*** Begin section ***

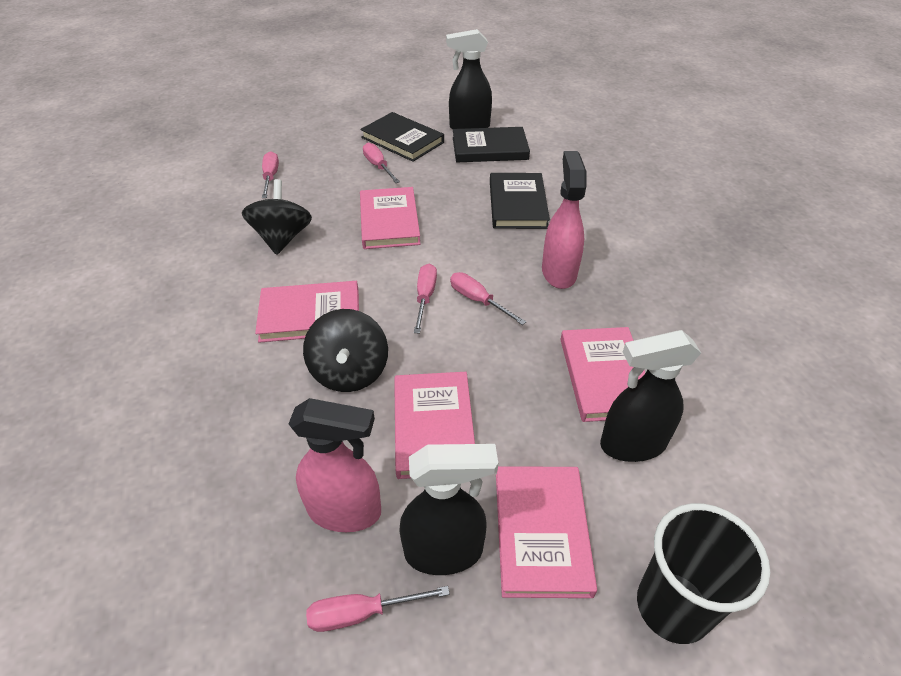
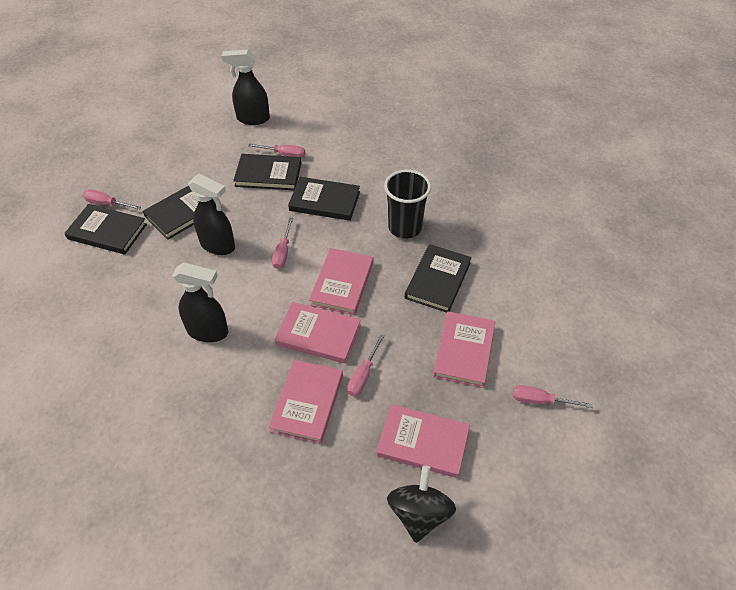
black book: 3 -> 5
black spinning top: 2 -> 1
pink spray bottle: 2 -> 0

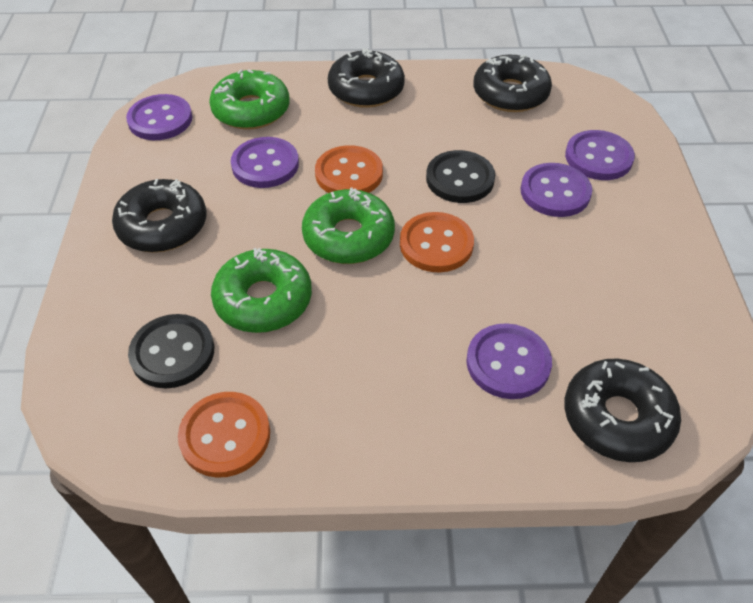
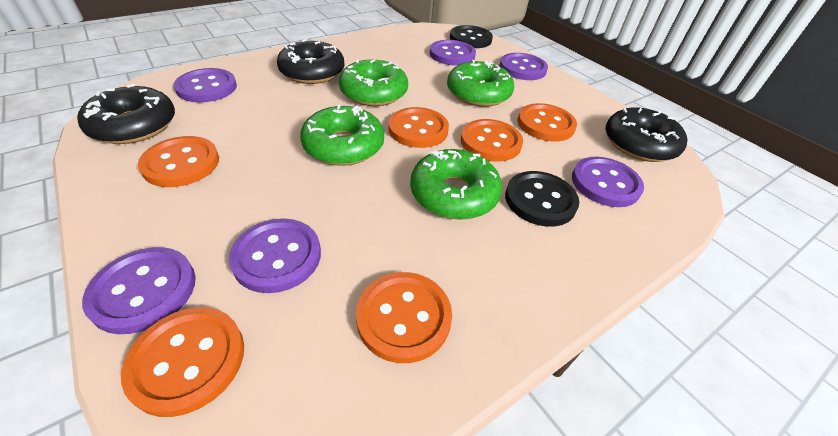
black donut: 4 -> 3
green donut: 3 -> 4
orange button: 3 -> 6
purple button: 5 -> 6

*** End section ***

**TASK TO COMPLETE:** All the material shown above is to be copied exactly, with no pictures carried over.

**RESPONSE TO THIS TASK:**
black book: 3 -> 5
black spinning top: 2 -> 1
pink spray bottle: 2 -> 0

black donut: 4 -> 3
green donut: 3 -> 4
orange button: 3 -> 6
purple button: 5 -> 6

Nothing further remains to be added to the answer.